» What needs to be done
Could you repeat, word for word, every line from the one containing "Someone carried the dark" through the final line of the records below, and nothing else?

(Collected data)
◇ ◇ ◇ ◇

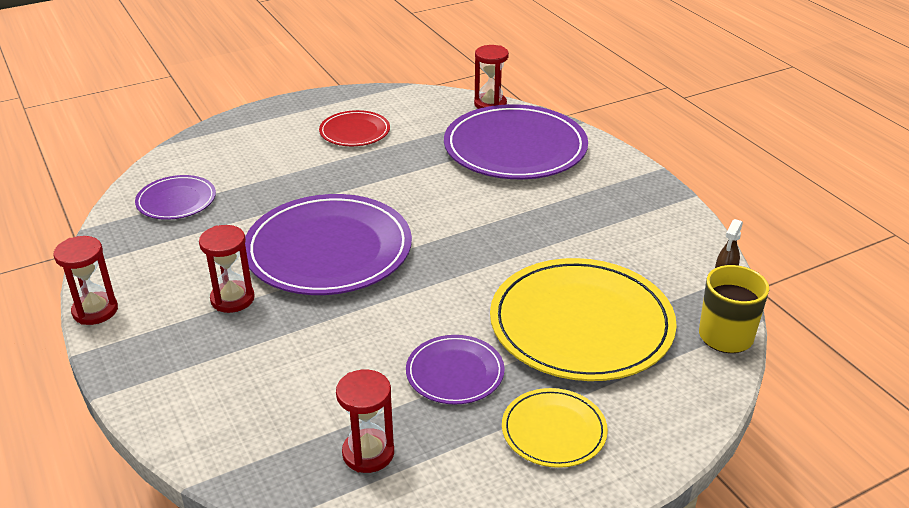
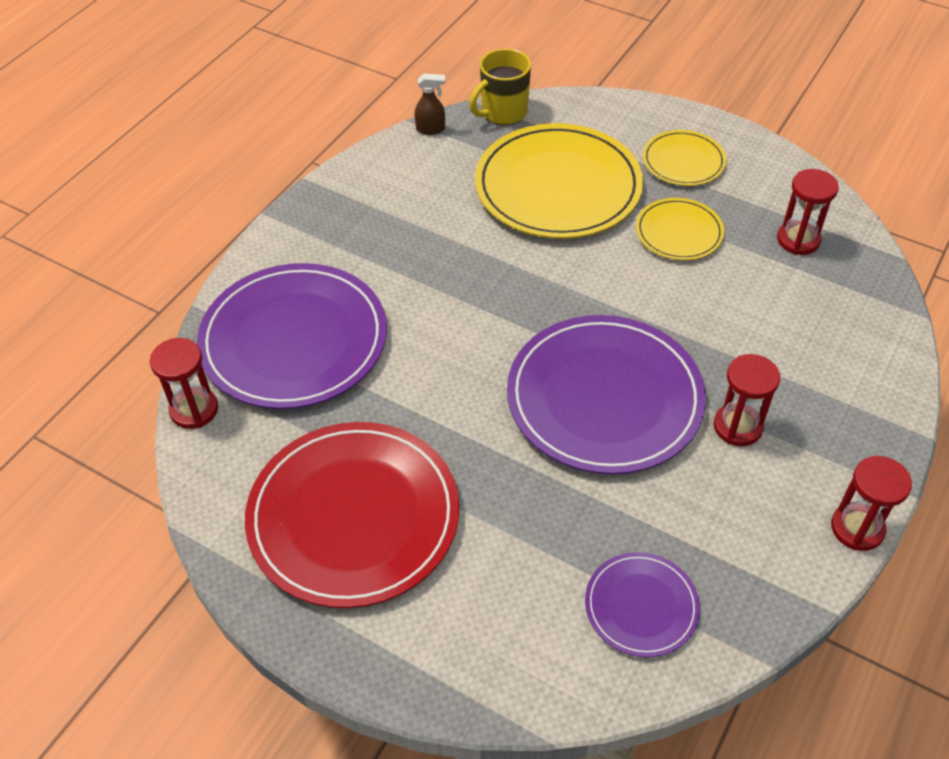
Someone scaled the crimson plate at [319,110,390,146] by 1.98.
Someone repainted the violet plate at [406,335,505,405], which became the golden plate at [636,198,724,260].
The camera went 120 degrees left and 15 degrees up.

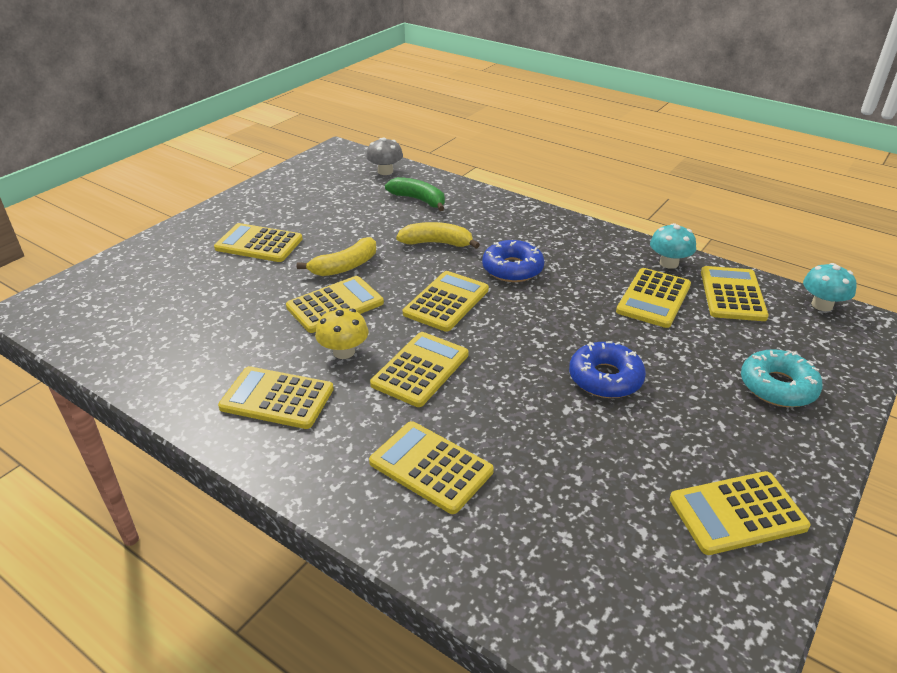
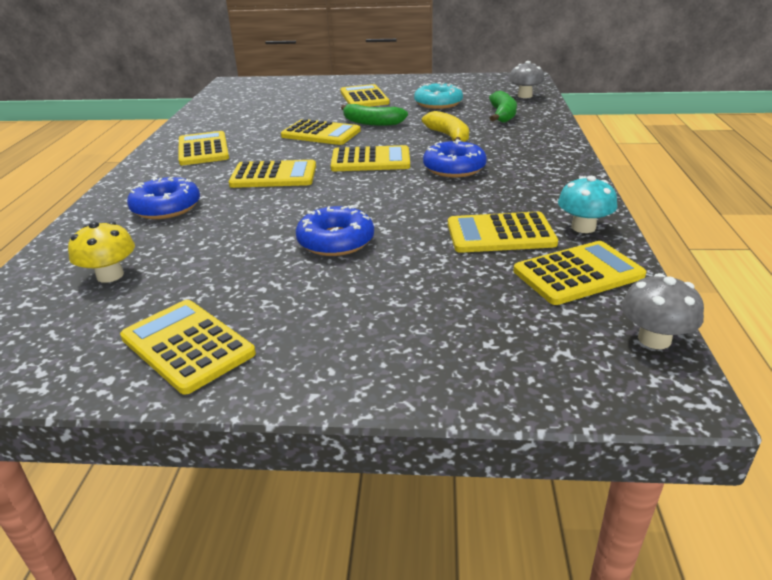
Someone repainted the golden banana at [297,237,376,276], which became the leaf-green banana at [341,104,408,126].
Someone repainted the aqua toadstool at [803,263,857,311], which became the grey toadstool at [621,273,704,349].
Someone carried the golden toadstool from [315,308,369,359] to [68,221,135,283].
Someone carried the aqua doughnut from [741,349,823,407] to [414,82,463,109].
Someone swapped the golden calculator at [369,421,494,514] for the cobalt doughnut at [127,176,200,219].
The camera went 60 degrees right and 5 degrees down.

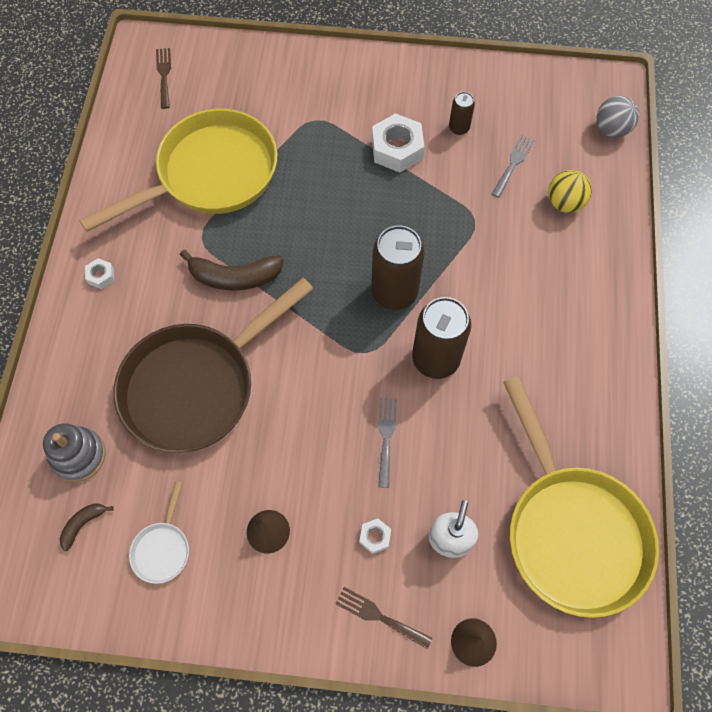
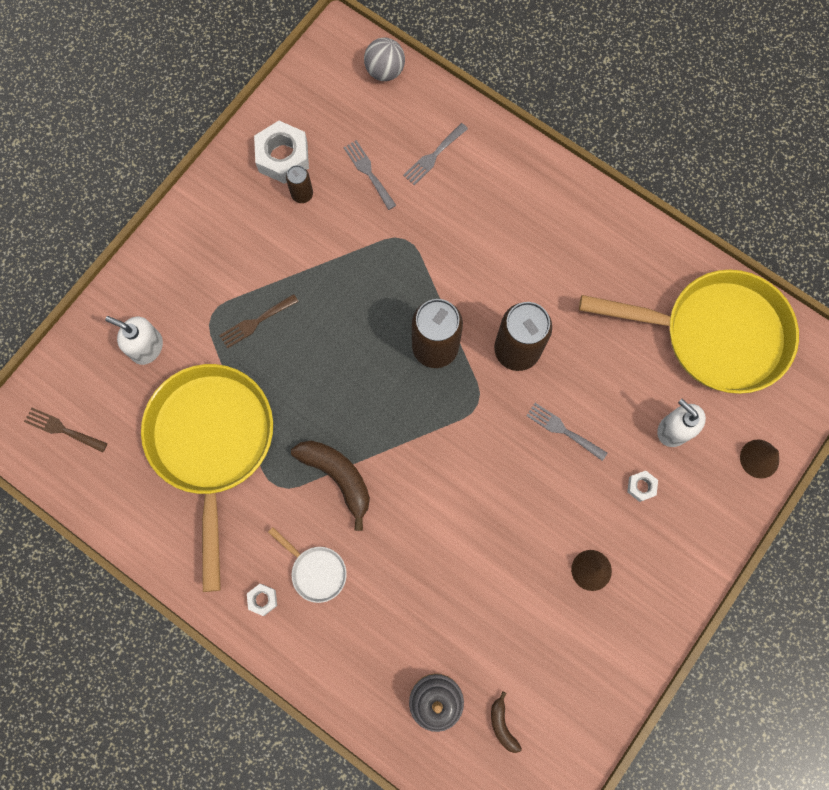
Someone carried the snow-white hexagon nut from [372,113,424,172] to [254,121,309,184].
Someone swapped the golden ball at [548,170,592,213] for the grey fork at [403,123,468,185].
Someone rotated the dark brown banana at [180,250,283,291] by 75 degrees counterclockwise.
Someone took away the dark brown pan at [113,277,314,453].
Someone carried the snow-white pan from [129,481,189,584] to [268,527,347,603].
Someone carried the dark brown fork from [336,587,432,649] to [219,294,299,349].
Someone put down the snow-white soap dispenser at [105,316,163,365].
The camera went 60 degrees left and 10 degrees up.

◇ ◇ ◇ ◇

» Exercise result
Someone carried the dark brown fork from [336,587,432,649] to [219,294,299,349].
Someone put down the snow-white soap dispenser at [105,316,163,365].
The camera went 60 degrees left and 10 degrees up.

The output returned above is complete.